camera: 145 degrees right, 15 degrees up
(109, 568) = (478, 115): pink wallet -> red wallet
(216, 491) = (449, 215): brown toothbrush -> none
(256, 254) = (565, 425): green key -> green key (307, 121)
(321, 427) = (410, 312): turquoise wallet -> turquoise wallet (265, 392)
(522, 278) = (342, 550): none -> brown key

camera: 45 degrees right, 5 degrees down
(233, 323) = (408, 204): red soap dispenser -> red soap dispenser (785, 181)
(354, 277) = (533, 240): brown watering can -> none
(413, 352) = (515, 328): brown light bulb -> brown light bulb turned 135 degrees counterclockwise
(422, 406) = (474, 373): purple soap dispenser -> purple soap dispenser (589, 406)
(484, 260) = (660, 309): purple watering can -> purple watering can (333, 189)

* * *

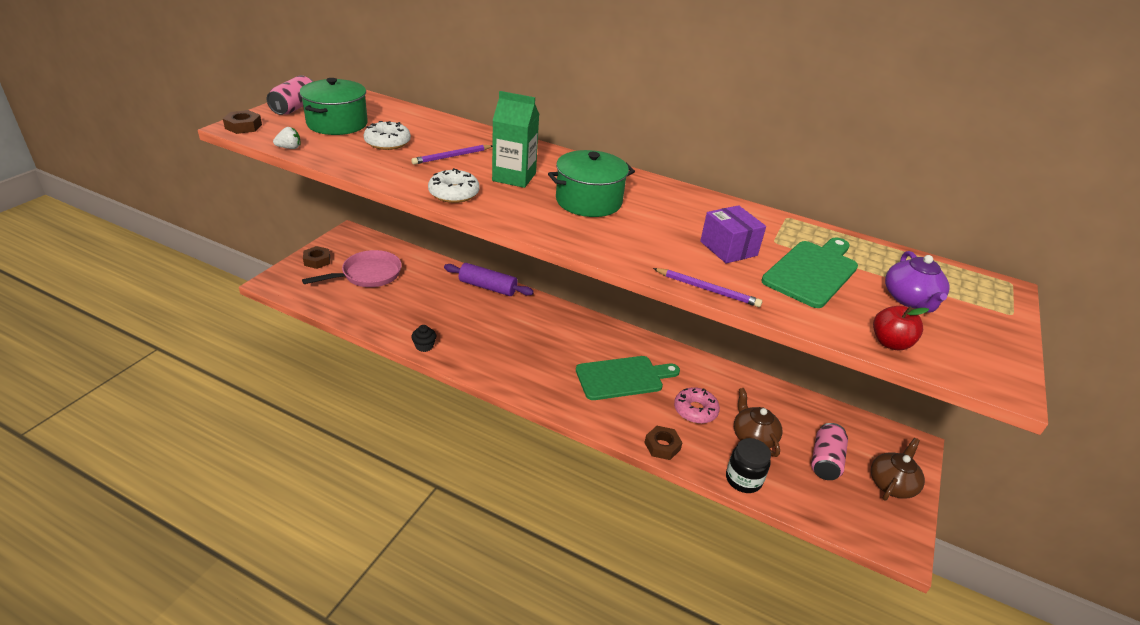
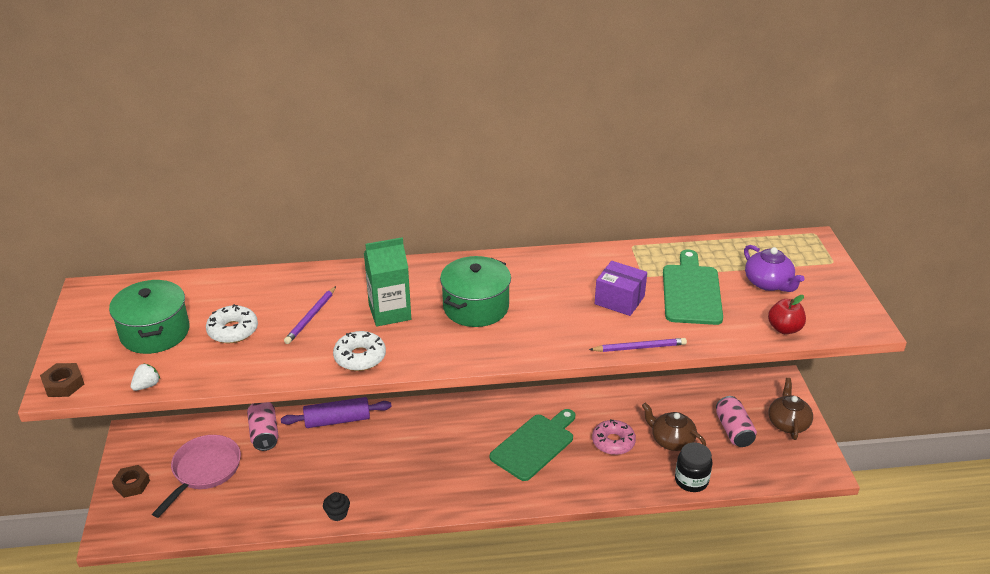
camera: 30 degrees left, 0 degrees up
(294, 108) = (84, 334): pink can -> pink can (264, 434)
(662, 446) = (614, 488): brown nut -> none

* * *

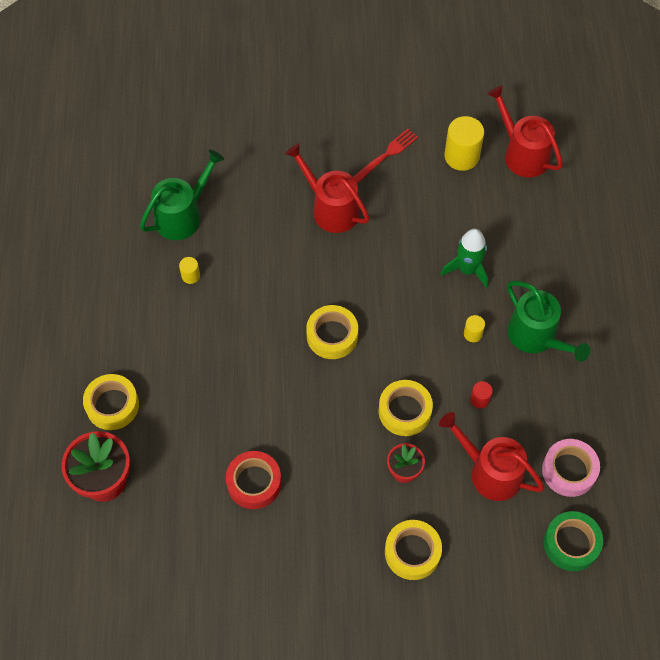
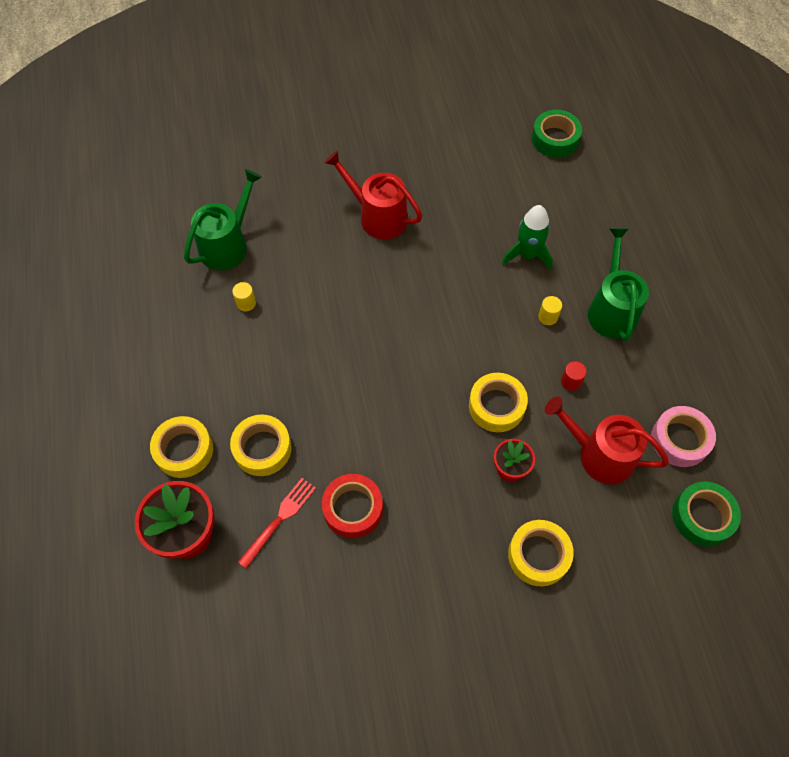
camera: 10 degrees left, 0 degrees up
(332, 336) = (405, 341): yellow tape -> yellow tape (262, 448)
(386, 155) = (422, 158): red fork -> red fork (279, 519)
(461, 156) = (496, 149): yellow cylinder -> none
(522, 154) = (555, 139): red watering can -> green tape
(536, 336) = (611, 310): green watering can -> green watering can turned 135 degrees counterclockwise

* The problem *
Could you restate word for word the lines above, from the one that contains "(522, 278) = (342, 550): none -> brown key" through the one that contains "(484, 260) = (660, 309): purple", and no others?

* Answer area *
(522, 278) = (342, 550): none -> brown key

camera: 45 degrees right, 5 degrees down
(233, 323) = (408, 204): red soap dispenser -> red soap dispenser (785, 181)
(354, 277) = (533, 240): brown watering can -> none
(413, 352) = (515, 328): brown light bulb -> brown light bulb turned 135 degrees counterclockwise
(422, 406) = (474, 373): purple soap dispenser -> purple soap dispenser (589, 406)
(484, 260) = (660, 309): purple watering can -> purple watering can (333, 189)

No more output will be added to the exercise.